Modification records
┄┄┄┄┄┄┄┄┄┄

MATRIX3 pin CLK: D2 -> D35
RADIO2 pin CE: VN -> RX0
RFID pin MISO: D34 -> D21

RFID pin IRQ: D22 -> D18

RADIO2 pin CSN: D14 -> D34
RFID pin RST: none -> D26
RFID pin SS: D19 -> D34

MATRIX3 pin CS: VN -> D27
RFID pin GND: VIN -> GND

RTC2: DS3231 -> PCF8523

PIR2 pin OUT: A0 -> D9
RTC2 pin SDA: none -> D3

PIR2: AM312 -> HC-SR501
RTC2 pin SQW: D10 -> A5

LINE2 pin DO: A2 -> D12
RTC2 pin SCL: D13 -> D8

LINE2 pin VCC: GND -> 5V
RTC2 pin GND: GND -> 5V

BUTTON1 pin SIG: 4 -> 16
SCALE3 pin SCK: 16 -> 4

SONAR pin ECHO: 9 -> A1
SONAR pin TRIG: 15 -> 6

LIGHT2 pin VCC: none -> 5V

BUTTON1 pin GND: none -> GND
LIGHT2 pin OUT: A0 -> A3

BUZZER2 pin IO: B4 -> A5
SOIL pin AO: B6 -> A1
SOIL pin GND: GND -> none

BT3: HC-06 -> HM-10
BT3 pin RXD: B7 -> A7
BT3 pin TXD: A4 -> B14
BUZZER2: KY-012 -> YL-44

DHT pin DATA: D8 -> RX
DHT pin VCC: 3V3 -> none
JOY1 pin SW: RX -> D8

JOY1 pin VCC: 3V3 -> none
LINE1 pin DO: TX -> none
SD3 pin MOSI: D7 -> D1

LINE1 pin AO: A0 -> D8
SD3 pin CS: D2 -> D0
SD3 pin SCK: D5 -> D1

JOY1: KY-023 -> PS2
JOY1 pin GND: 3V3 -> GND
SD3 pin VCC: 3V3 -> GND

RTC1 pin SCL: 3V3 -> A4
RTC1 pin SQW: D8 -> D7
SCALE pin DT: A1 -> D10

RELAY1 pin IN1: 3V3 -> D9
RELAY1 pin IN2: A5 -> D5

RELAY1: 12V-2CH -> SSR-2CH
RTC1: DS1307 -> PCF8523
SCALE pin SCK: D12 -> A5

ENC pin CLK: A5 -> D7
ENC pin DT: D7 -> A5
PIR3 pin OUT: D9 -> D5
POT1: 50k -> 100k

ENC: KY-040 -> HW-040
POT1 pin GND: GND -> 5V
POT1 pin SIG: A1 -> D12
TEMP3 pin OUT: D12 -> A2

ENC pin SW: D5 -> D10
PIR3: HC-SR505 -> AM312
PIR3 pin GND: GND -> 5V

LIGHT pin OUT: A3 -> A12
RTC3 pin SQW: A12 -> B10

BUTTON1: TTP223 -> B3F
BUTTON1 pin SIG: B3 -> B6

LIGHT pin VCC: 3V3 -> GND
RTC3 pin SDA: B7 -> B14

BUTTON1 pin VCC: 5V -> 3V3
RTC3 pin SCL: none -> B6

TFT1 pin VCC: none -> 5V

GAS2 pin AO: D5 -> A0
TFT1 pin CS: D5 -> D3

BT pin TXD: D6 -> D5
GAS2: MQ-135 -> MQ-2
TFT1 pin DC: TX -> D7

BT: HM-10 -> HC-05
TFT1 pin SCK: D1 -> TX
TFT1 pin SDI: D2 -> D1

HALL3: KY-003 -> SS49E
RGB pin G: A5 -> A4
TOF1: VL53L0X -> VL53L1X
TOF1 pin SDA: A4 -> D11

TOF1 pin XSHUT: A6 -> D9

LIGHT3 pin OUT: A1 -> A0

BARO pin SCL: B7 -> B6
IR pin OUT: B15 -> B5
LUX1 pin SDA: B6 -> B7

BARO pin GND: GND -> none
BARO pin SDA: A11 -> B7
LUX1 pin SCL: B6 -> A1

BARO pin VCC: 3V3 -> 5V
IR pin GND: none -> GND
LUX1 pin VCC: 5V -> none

┄┄┄┄┄┄┄┄┄┄

**What to work on**.
The output must consist solely of the lines from the first line of the records through the line containing "POT1 pin SIG: A1 -> D12", reproduced exactly.

**Result for this task**.
MATRIX3 pin CLK: D2 -> D35
RADIO2 pin CE: VN -> RX0
RFID pin MISO: D34 -> D21

RFID pin IRQ: D22 -> D18

RADIO2 pin CSN: D14 -> D34
RFID pin RST: none -> D26
RFID pin SS: D19 -> D34

MATRIX3 pin CS: VN -> D27
RFID pin GND: VIN -> GND

RTC2: DS3231 -> PCF8523

PIR2 pin OUT: A0 -> D9
RTC2 pin SDA: none -> D3

PIR2: AM312 -> HC-SR501
RTC2 pin SQW: D10 -> A5

LINE2 pin DO: A2 -> D12
RTC2 pin SCL: D13 -> D8

LINE2 pin VCC: GND -> 5V
RTC2 pin GND: GND -> 5V

BUTTON1 pin SIG: 4 -> 16
SCALE3 pin SCK: 16 -> 4

SONAR pin ECHO: 9 -> A1
SONAR pin TRIG: 15 -> 6

LIGHT2 pin VCC: none -> 5V

BUTTON1 pin GND: none -> GND
LIGHT2 pin OUT: A0 -> A3

BUZZER2 pin IO: B4 -> A5
SOIL pin AO: B6 -> A1
SOIL pin GND: GND -> none

BT3: HC-06 -> HM-10
BT3 pin RXD: B7 -> A7
BT3 pin TXD: A4 -> B14
BUZZER2: KY-012 -> YL-44

DHT pin DATA: D8 -> RX
DHT pin VCC: 3V3 -> none
JOY1 pin SW: RX -> D8

JOY1 pin VCC: 3V3 -> none
LINE1 pin DO: TX -> none
SD3 pin MOSI: D7 -> D1

LINE1 pin AO: A0 -> D8
SD3 pin CS: D2 -> D0
SD3 pin SCK: D5 -> D1

JOY1: KY-023 -> PS2
JOY1 pin GND: 3V3 -> GND
SD3 pin VCC: 3V3 -> GND

RTC1 pin SCL: 3V3 -> A4
RTC1 pin SQW: D8 -> D7
SCALE pin DT: A1 -> D10

RELAY1 pin IN1: 3V3 -> D9
RELAY1 pin IN2: A5 -> D5

RELAY1: 12V-2CH -> SSR-2CH
RTC1: DS1307 -> PCF8523
SCALE pin SCK: D12 -> A5

ENC pin CLK: A5 -> D7
ENC pin DT: D7 -> A5
PIR3 pin OUT: D9 -> D5
POT1: 50k -> 100k

ENC: KY-040 -> HW-040
POT1 pin GND: GND -> 5V
POT1 pin SIG: A1 -> D12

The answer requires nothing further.